• [TRY IT] Starting at the line that contains "V1: AC 100mV", please transcribe every line through the end of the entries, exactly and with no pictures.
===============
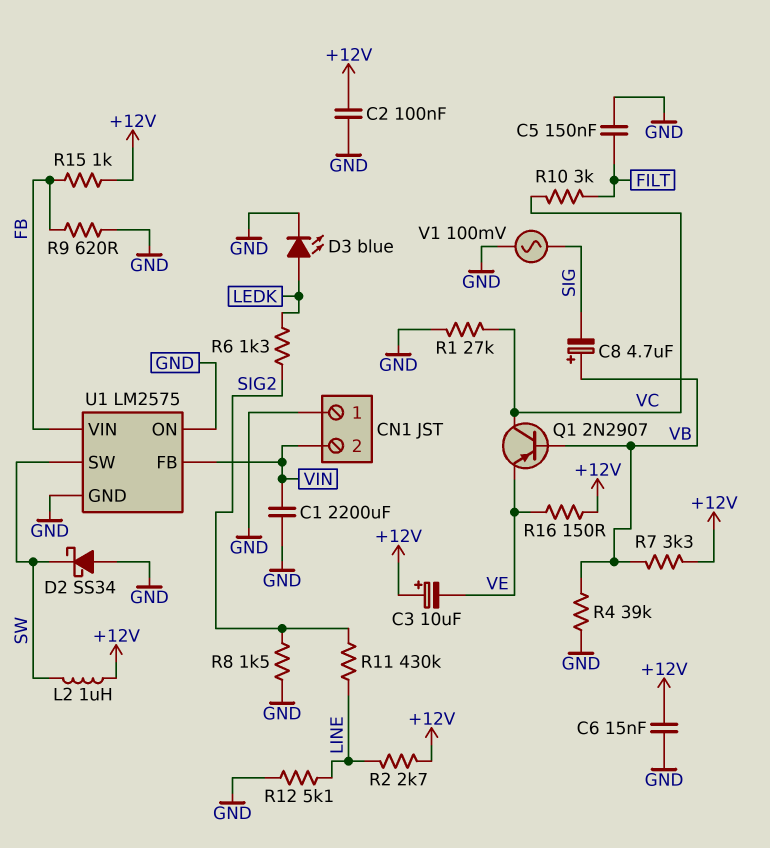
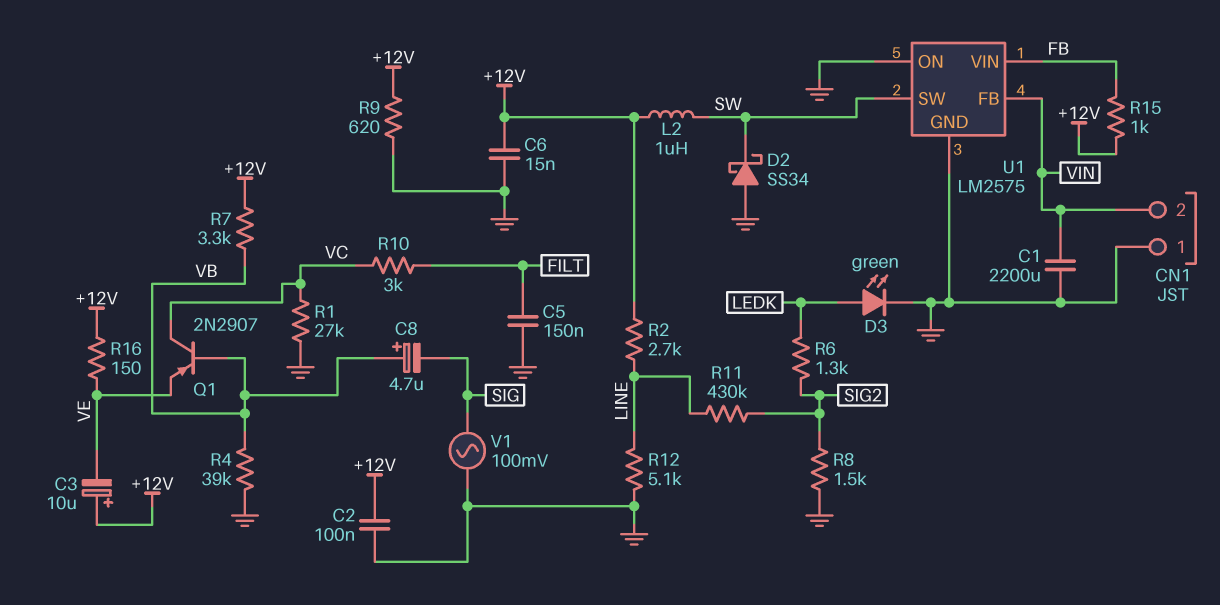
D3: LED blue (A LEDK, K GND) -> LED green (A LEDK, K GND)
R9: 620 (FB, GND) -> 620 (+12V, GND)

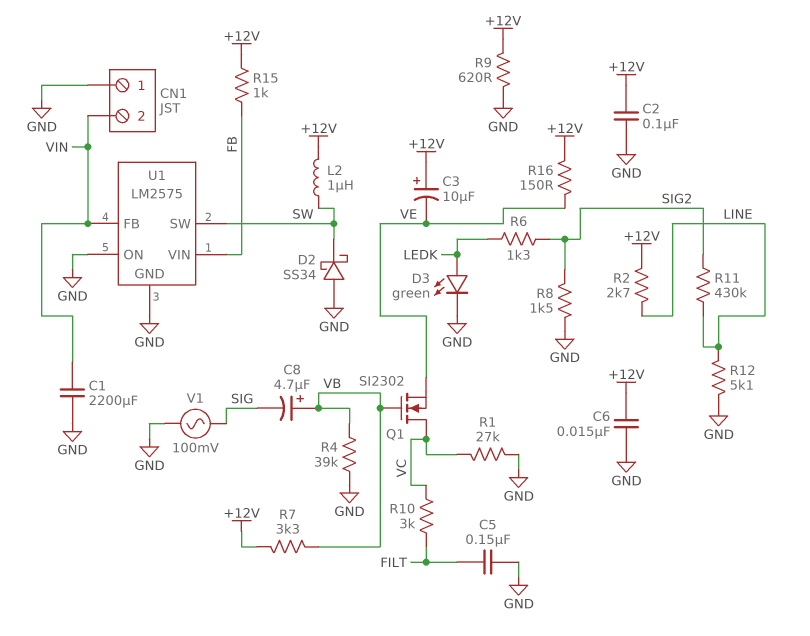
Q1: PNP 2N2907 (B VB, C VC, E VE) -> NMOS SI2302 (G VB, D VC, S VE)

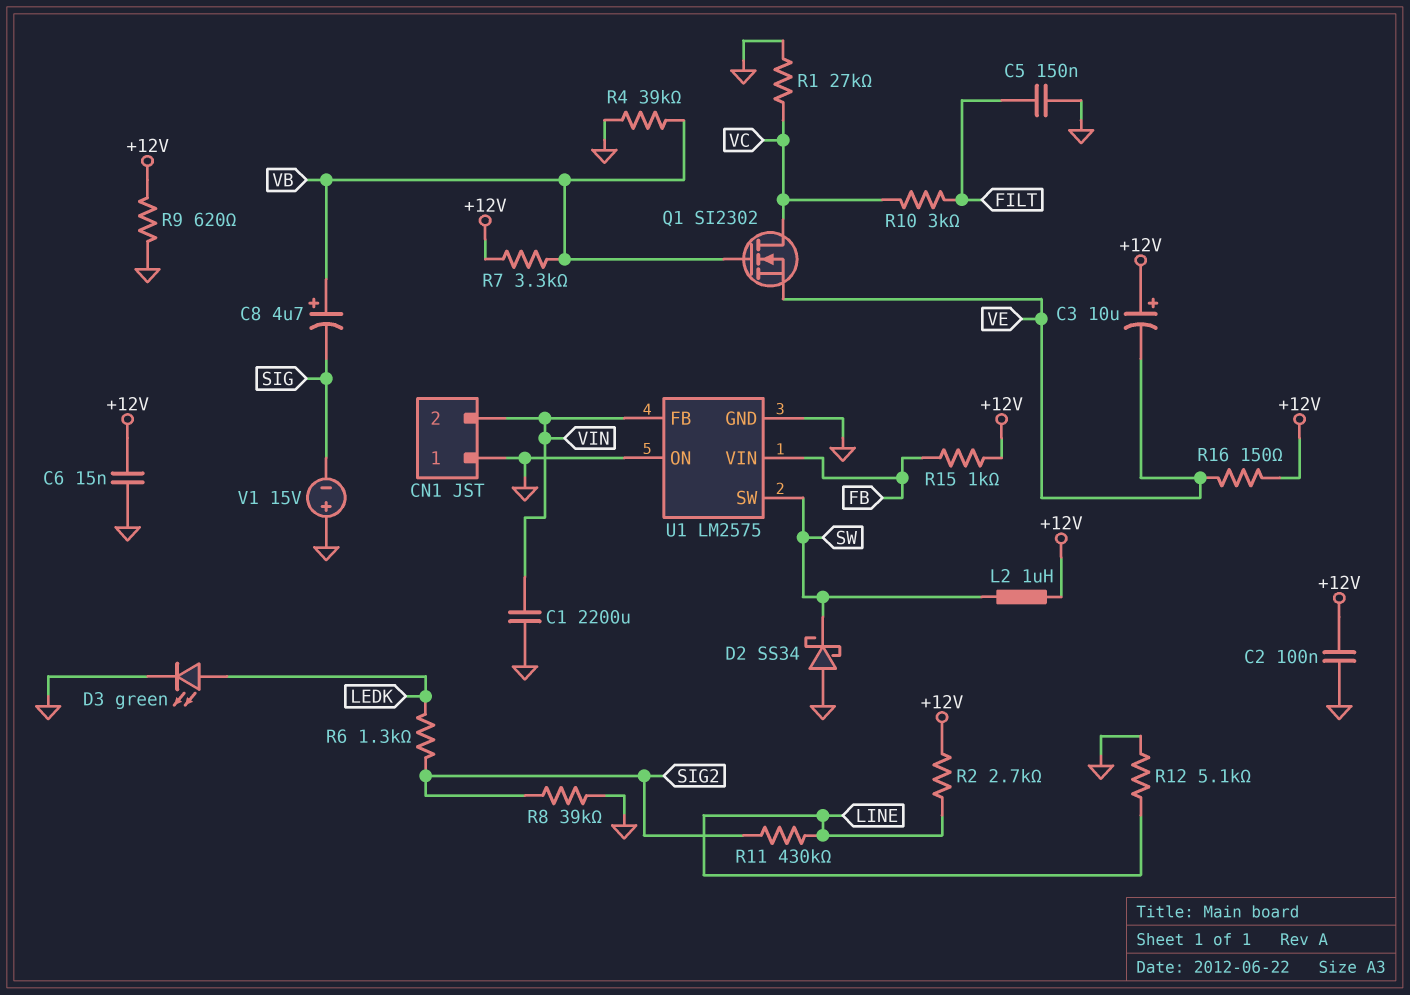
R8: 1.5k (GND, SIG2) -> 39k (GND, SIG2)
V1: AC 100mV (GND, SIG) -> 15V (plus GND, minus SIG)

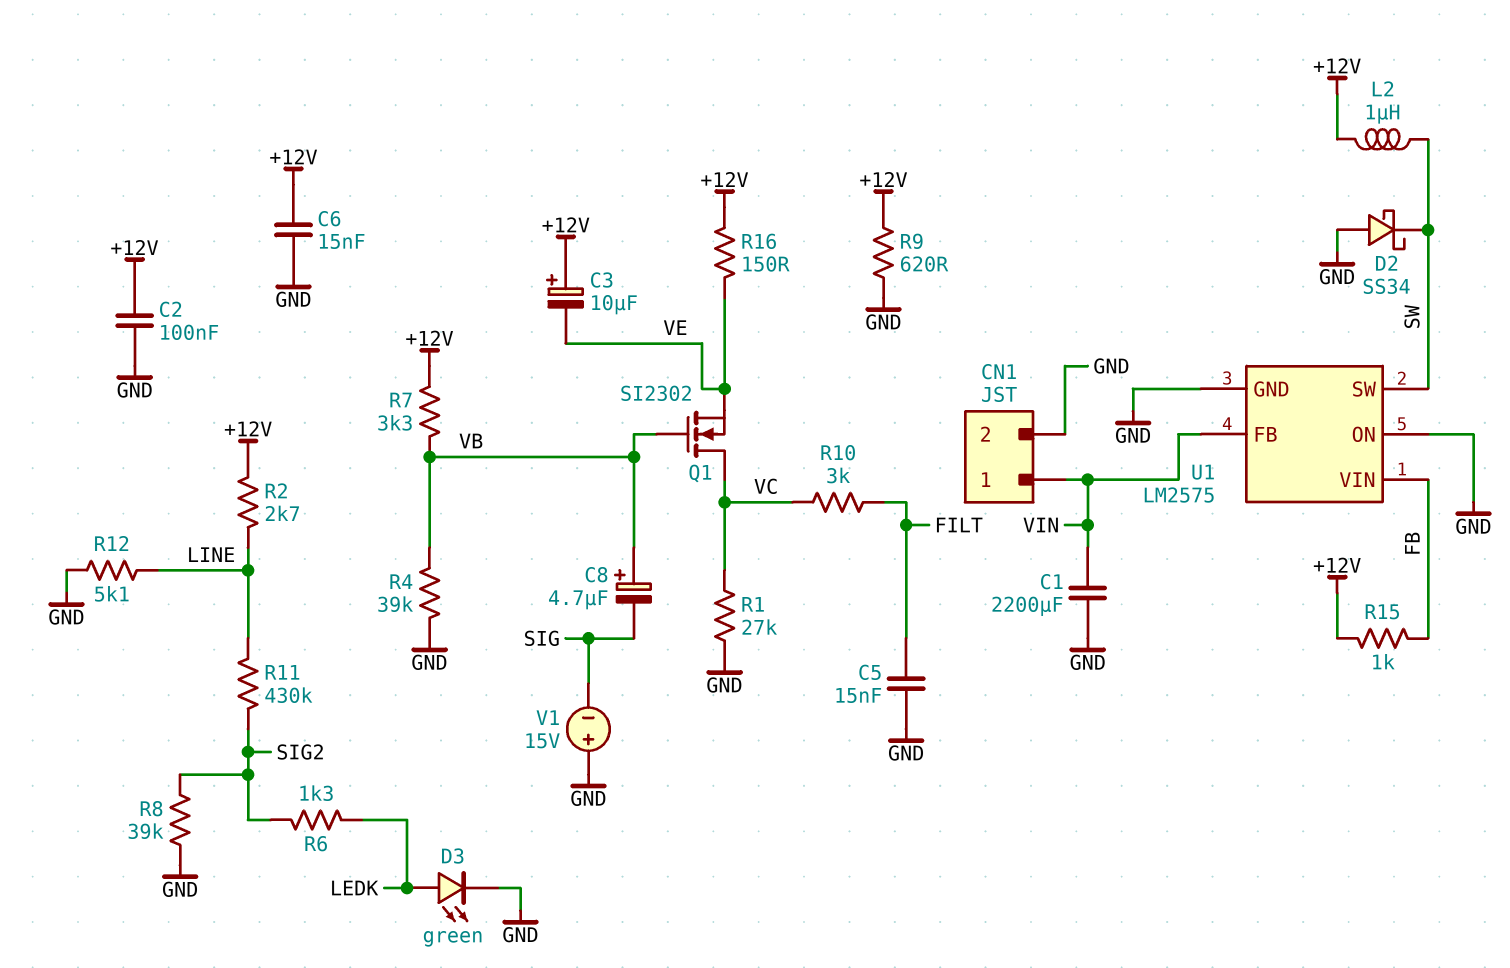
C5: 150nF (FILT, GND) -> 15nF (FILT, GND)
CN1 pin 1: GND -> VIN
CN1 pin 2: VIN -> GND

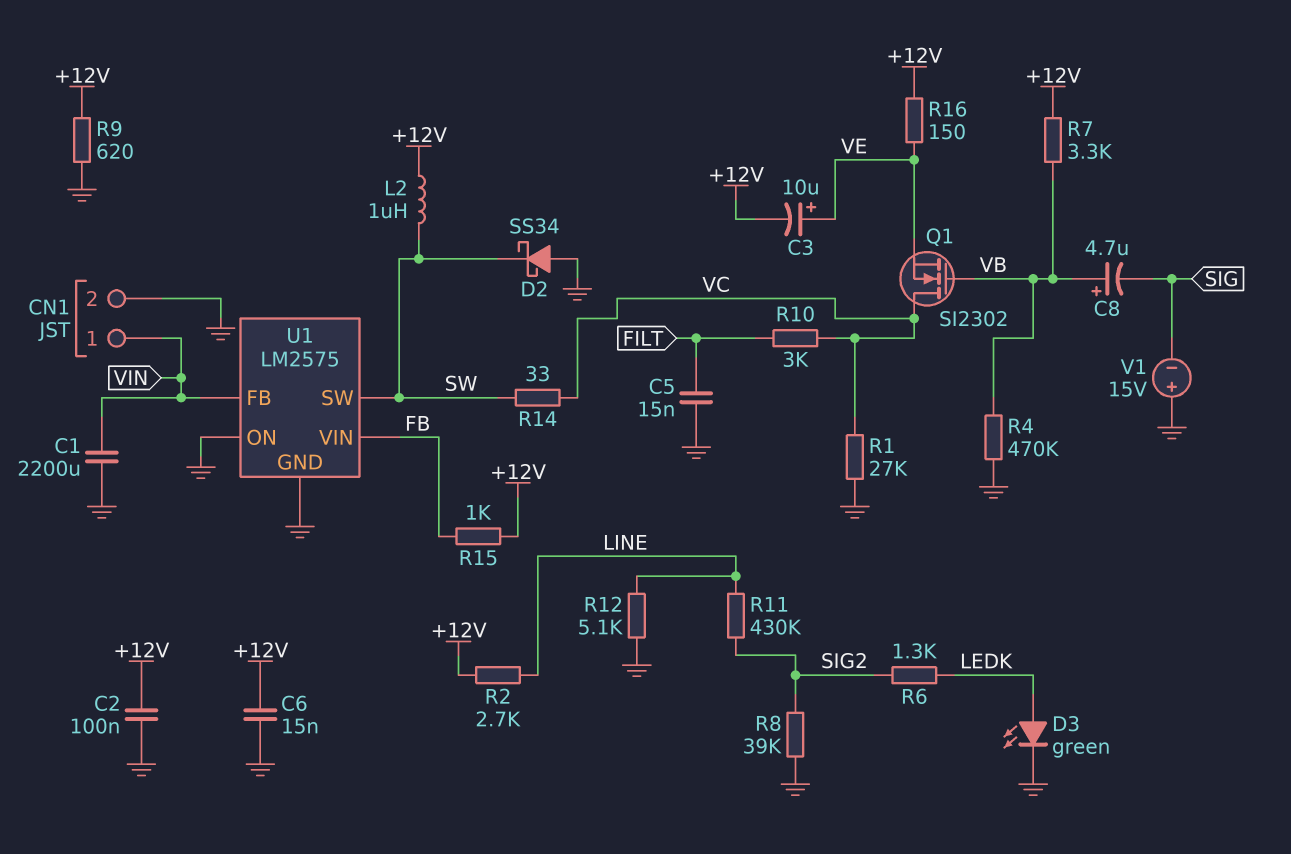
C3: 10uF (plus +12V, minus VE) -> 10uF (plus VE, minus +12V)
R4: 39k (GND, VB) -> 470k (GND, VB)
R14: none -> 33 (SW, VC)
===============
• [FINISHED EXERCISE]
V1: AC 100mV (GND, SIG) -> 15V (plus GND, minus SIG)

C5: 150nF (FILT, GND) -> 15nF (FILT, GND)
CN1 pin 1: GND -> VIN
CN1 pin 2: VIN -> GND

C3: 10uF (plus +12V, minus VE) -> 10uF (plus VE, minus +12V)
R4: 39k (GND, VB) -> 470k (GND, VB)
R14: none -> 33 (SW, VC)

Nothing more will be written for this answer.